EXERCISE PROMPT | Copy every line below exactly.

________________________________________

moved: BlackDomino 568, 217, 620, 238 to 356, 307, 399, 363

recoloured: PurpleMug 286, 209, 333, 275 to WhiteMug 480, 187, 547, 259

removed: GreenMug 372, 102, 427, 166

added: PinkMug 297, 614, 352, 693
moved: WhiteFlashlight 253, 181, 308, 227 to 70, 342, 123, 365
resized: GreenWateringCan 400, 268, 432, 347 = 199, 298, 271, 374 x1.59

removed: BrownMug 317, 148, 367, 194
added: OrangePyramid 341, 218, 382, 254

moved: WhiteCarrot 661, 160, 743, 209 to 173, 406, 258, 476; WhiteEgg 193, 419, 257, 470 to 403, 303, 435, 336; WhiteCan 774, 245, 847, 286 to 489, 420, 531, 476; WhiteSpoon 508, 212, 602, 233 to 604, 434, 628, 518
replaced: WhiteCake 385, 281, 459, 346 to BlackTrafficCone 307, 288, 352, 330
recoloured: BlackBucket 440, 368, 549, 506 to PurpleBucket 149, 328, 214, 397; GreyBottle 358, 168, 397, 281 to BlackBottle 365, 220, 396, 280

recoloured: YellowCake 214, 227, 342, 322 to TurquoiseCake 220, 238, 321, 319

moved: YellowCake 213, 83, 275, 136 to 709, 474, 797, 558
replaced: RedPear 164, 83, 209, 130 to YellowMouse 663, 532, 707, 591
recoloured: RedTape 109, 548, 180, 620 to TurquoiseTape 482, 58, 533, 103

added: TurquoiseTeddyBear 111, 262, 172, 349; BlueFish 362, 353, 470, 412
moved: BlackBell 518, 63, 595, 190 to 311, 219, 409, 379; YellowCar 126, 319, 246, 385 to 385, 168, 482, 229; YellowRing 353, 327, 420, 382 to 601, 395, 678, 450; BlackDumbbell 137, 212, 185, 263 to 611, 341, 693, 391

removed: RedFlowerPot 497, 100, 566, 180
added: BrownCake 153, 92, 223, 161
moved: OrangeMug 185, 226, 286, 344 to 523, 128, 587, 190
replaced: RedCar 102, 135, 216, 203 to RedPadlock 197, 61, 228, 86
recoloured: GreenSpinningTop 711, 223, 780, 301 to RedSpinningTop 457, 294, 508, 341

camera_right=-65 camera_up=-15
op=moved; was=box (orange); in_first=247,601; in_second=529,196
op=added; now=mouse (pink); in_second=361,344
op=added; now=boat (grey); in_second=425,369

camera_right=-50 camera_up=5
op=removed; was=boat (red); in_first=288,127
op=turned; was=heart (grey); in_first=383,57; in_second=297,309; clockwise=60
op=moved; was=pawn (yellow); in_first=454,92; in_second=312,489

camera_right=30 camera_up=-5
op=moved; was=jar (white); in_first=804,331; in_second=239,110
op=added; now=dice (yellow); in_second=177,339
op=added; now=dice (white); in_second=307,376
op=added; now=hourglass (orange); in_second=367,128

________________________________________

SOLUTION TO THE EXERCISE |
moved: BlackDomino 568, 217, 620, 238 to 356, 307, 399, 363

recoloured: PurpleMug 286, 209, 333, 275 to WhiteMug 480, 187, 547, 259

removed: GreenMug 372, 102, 427, 166

added: PinkMug 297, 614, 352, 693
moved: WhiteFlashlight 253, 181, 308, 227 to 70, 342, 123, 365
resized: GreenWateringCan 400, 268, 432, 347 = 199, 298, 271, 374 x1.59

removed: BrownMug 317, 148, 367, 194
added: OrangePyramid 341, 218, 382, 254

moved: WhiteCarrot 661, 160, 743, 209 to 173, 406, 258, 476; WhiteEgg 193, 419, 257, 470 to 403, 303, 435, 336; WhiteCan 774, 245, 847, 286 to 489, 420, 531, 476; WhiteSpoon 508, 212, 602, 233 to 604, 434, 628, 518
replaced: WhiteCake 385, 281, 459, 346 to BlackTrafficCone 307, 288, 352, 330
recoloured: BlackBucket 440, 368, 549, 506 to PurpleBucket 149, 328, 214, 397; GreyBottle 358, 168, 397, 281 to BlackBottle 365, 220, 396, 280

recoloured: YellowCake 214, 227, 342, 322 to TurquoiseCake 220, 238, 321, 319

moved: YellowCake 213, 83, 275, 136 to 709, 474, 797, 558
replaced: RedPear 164, 83, 209, 130 to YellowMouse 663, 532, 707, 591
recoloured: RedTape 109, 548, 180, 620 to TurquoiseTape 482, 58, 533, 103

added: TurquoiseTeddyBear 111, 262, 172, 349; BlueFish 362, 353, 470, 412
moved: BlackBell 518, 63, 595, 190 to 311, 219, 409, 379; YellowCar 126, 319, 246, 385 to 385, 168, 482, 229; YellowRing 353, 327, 420, 382 to 601, 395, 678, 450; BlackDumbbell 137, 212, 185, 263 to 611, 341, 693, 391

removed: RedFlowerPot 497, 100, 566, 180
added: BrownCake 153, 92, 223, 161
moved: OrangeMug 185, 226, 286, 344 to 523, 128, 587, 190
replaced: RedCar 102, 135, 216, 203 to RedPadlock 197, 61, 228, 86
recoloured: GreenSpinningTop 711, 223, 780, 301 to RedSpinningTop 457, 294, 508, 341

camera_right=-65 camera_up=-15
op=moved; was=box (orange); in_first=247,601; in_second=529,196
op=added; now=mouse (pink); in_second=361,344
op=added; now=boat (grey); in_second=425,369

camera_right=-50 camera_up=5
op=removed; was=boat (red); in_first=288,127
op=turned; was=heart (grey); in_first=383,57; in_second=297,309; clockwise=60
op=moved; was=pawn (yellow); in_first=454,92; in_second=312,489

camera_right=30 camera_up=-5
op=moved; was=jar (white); in_first=804,331; in_second=239,110
op=added; now=dice (yellow); in_second=177,339
op=added; now=dice (white); in_second=307,376
op=added; now=hourglass (orange); in_second=367,128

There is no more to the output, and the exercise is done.